Task statement -> Search term "wiper": copy each line of the records that contains it.

○ ○ ○ ○

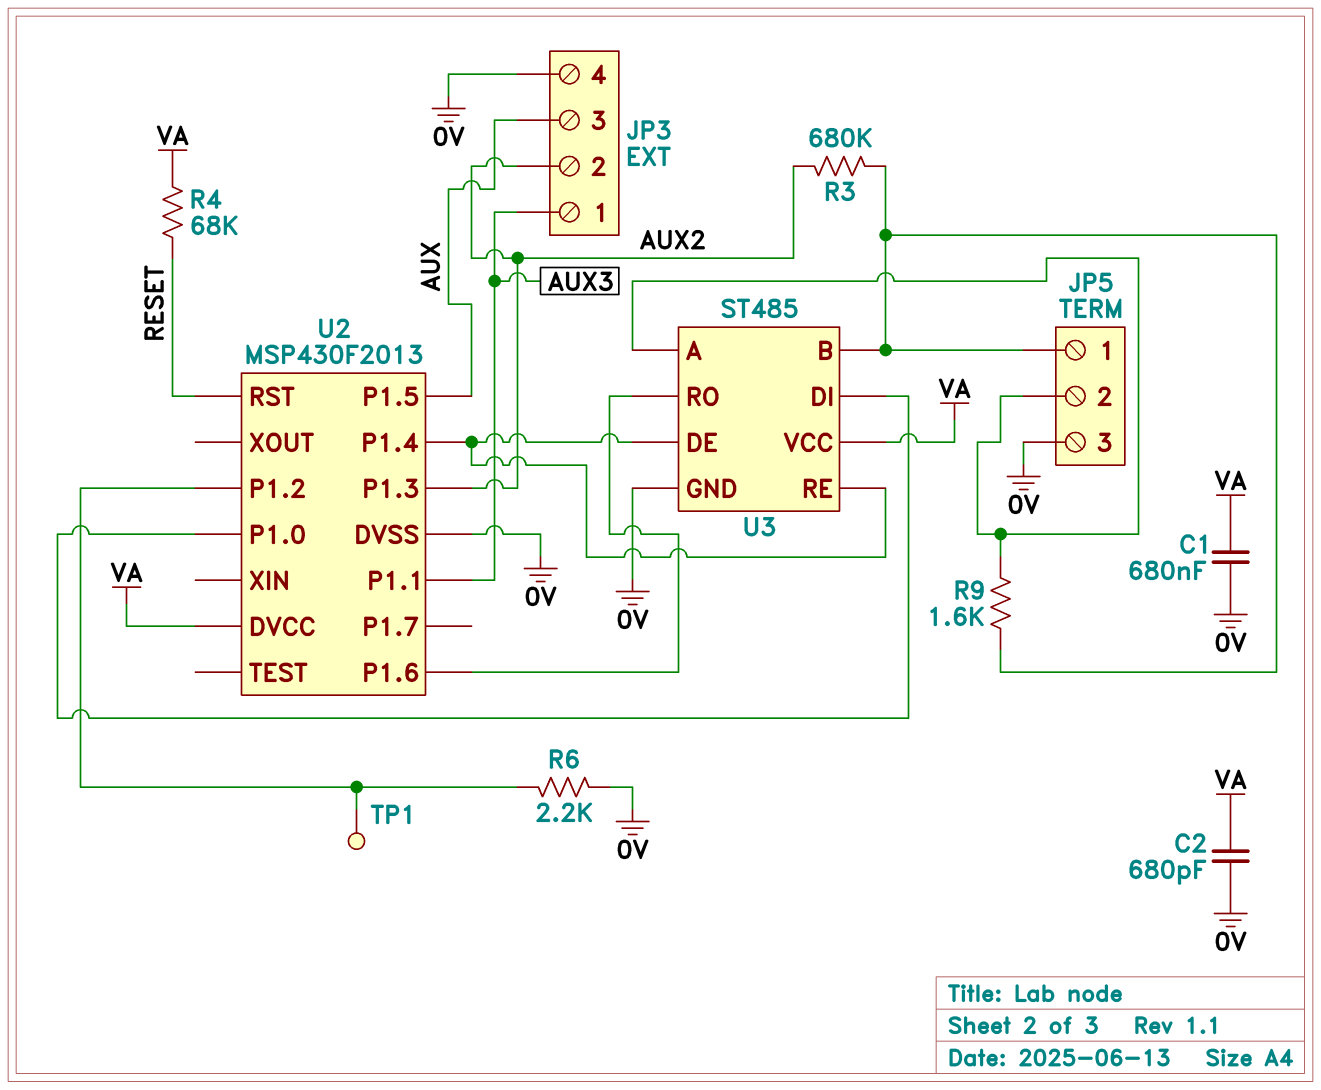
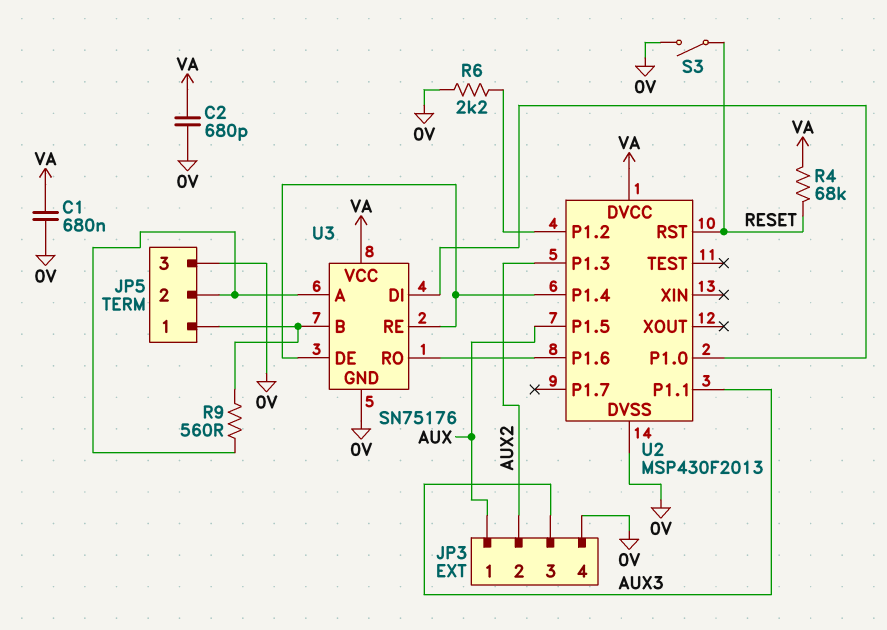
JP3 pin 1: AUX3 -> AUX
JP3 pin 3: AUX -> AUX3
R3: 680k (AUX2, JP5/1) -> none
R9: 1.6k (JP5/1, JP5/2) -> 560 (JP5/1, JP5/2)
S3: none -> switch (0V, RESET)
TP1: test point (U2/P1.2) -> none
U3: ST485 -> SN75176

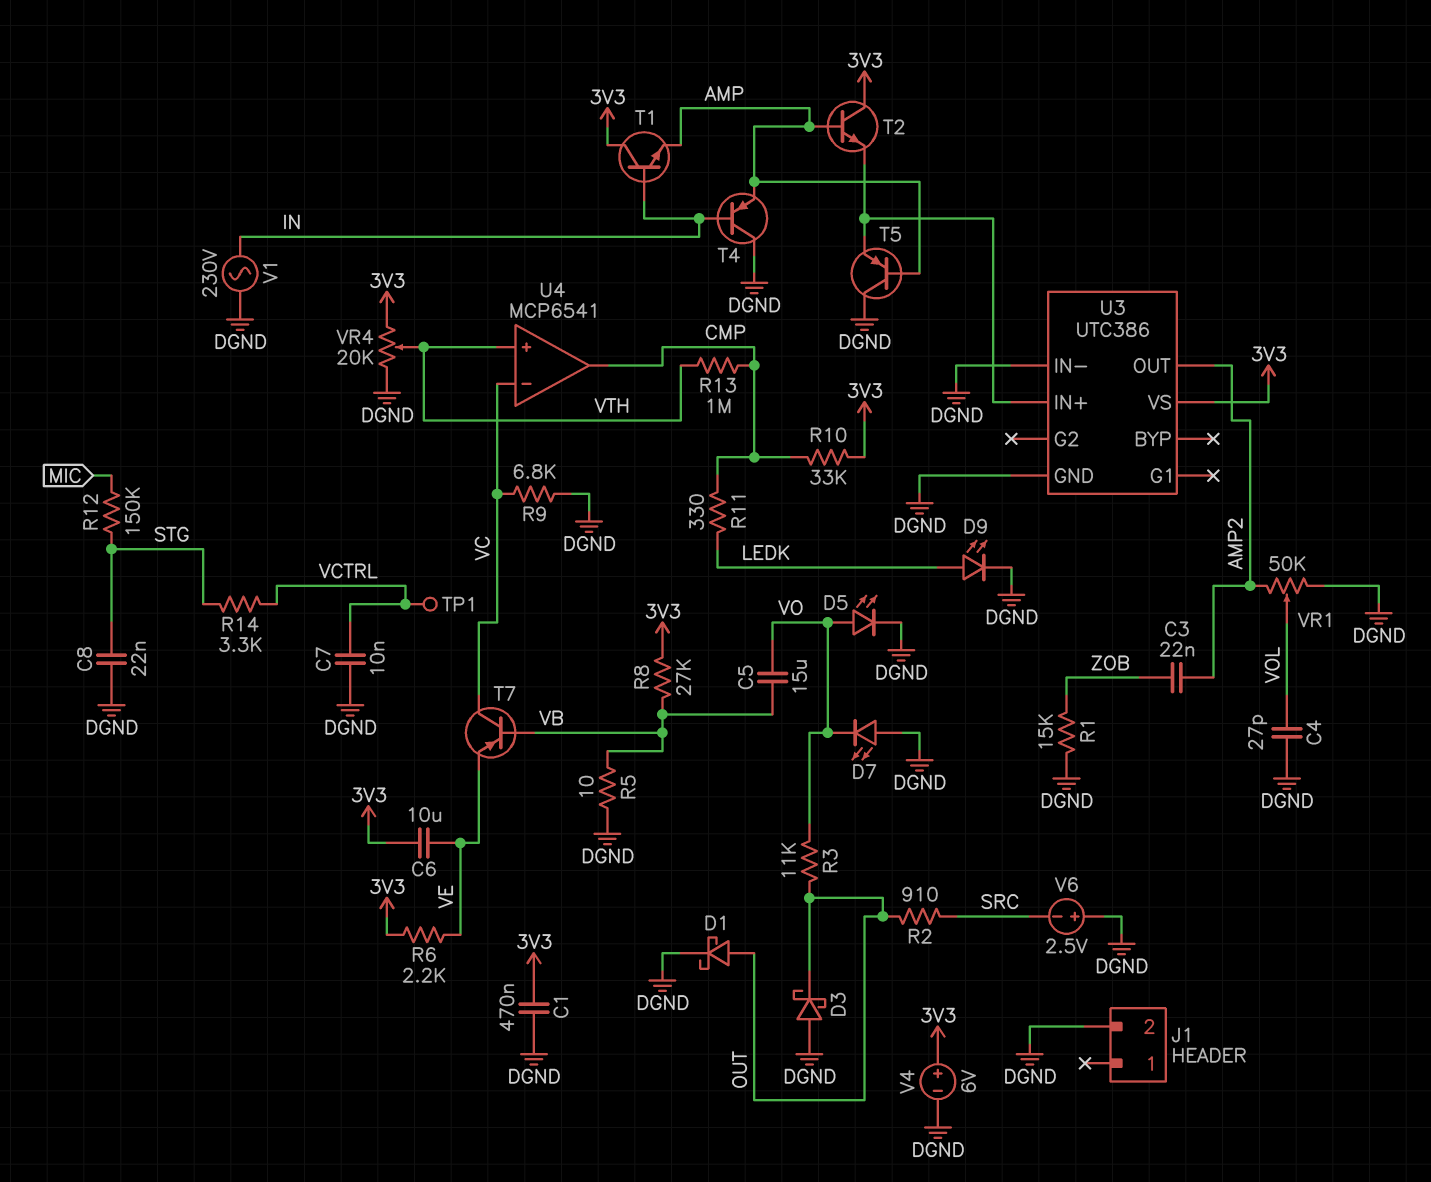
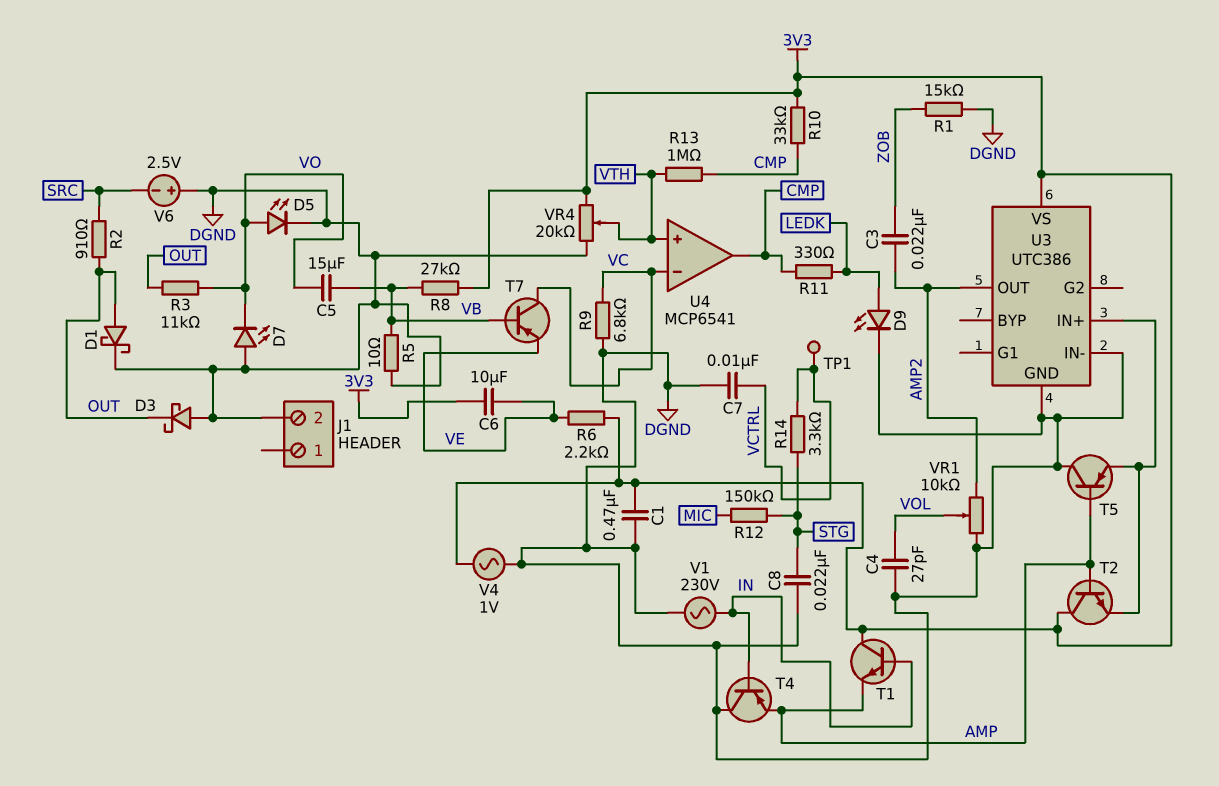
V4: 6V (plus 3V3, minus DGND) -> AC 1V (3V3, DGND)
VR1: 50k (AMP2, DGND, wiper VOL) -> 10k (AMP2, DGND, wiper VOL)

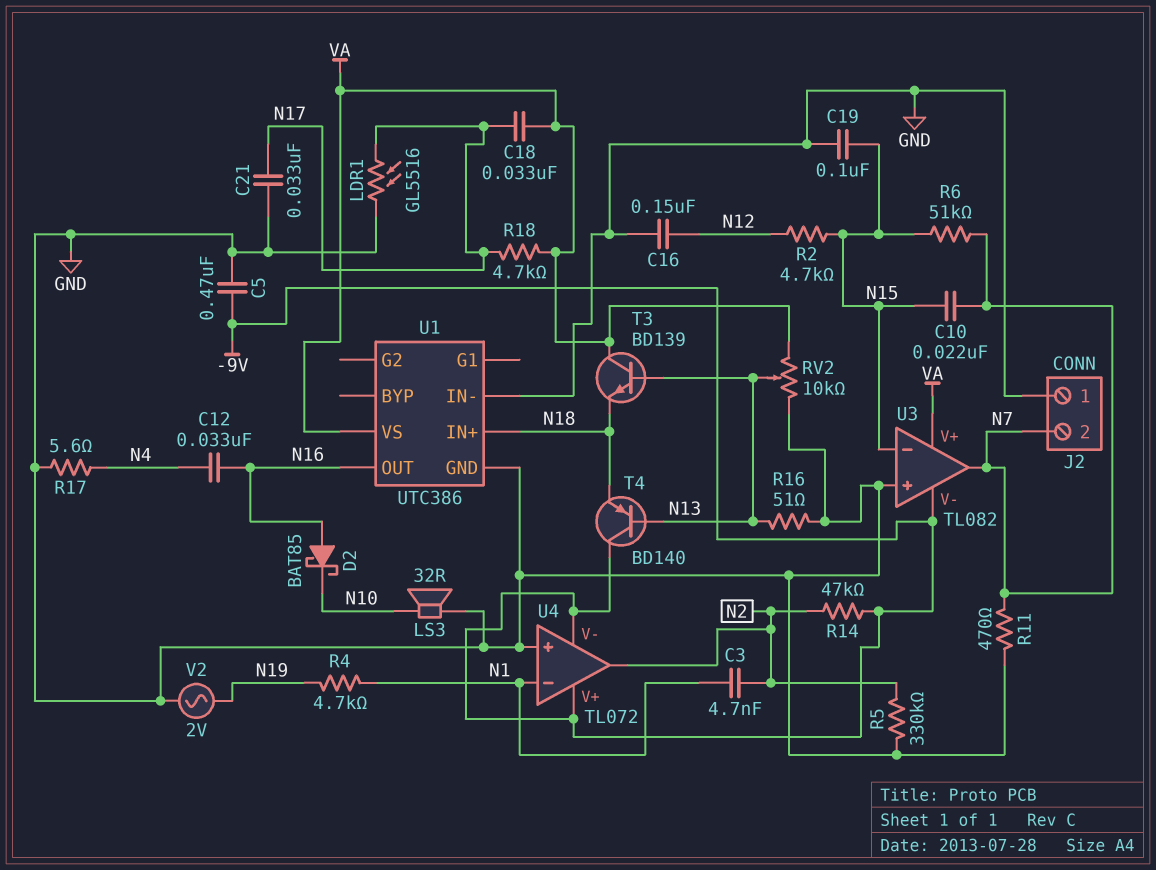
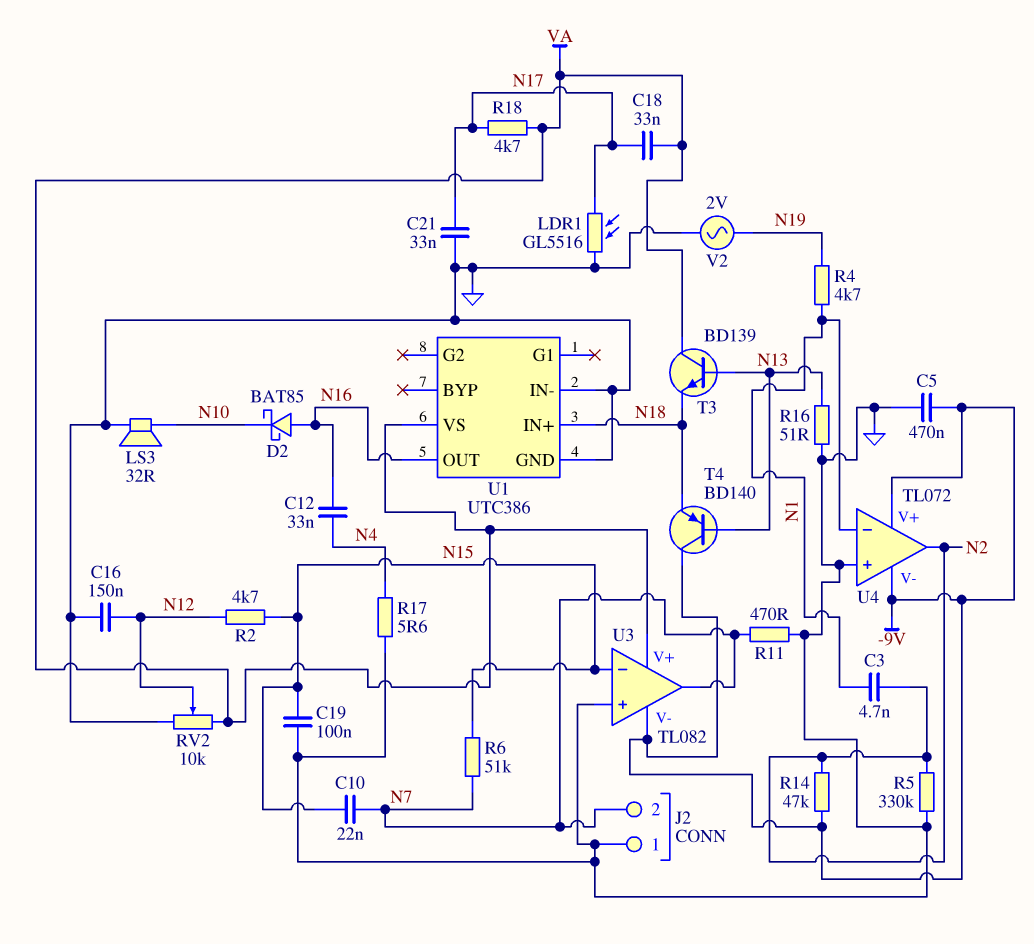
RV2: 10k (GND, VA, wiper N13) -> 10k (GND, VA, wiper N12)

○ ○ ○ ○

Answer space ->
VR1: 50k (AMP2, DGND, wiper VOL) -> 10k (AMP2, DGND, wiper VOL)
RV2: 10k (GND, VA, wiper N13) -> 10k (GND, VA, wiper N12)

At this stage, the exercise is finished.